• **WORK REQUEST**: Nothing but a number is expected: the count of lines in the data below that include "pink".

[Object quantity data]
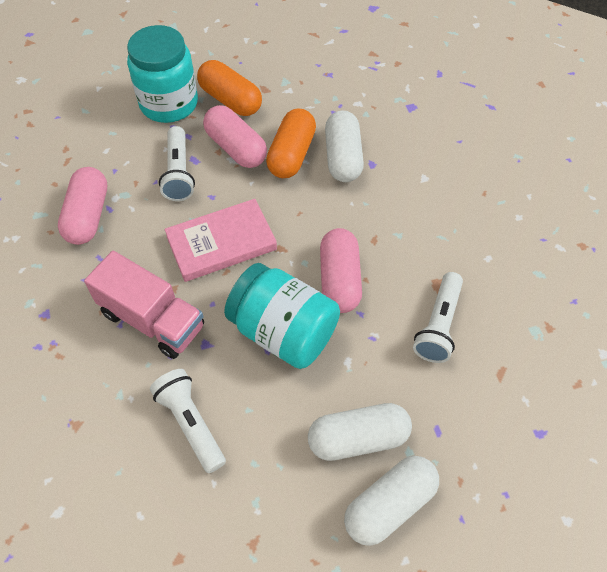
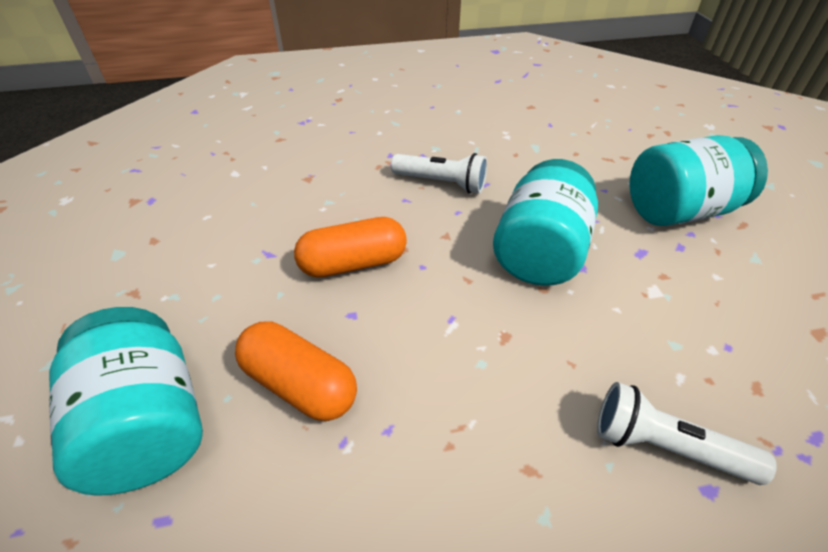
pink book: 1 -> 0
pink capsule: 3 -> 0
pink truck: 1 -> 0
turquoise jar: 2 -> 3
white capsule: 3 -> 0
white flashlight: 3 -> 2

• **EXERCISE ANSWER**: 3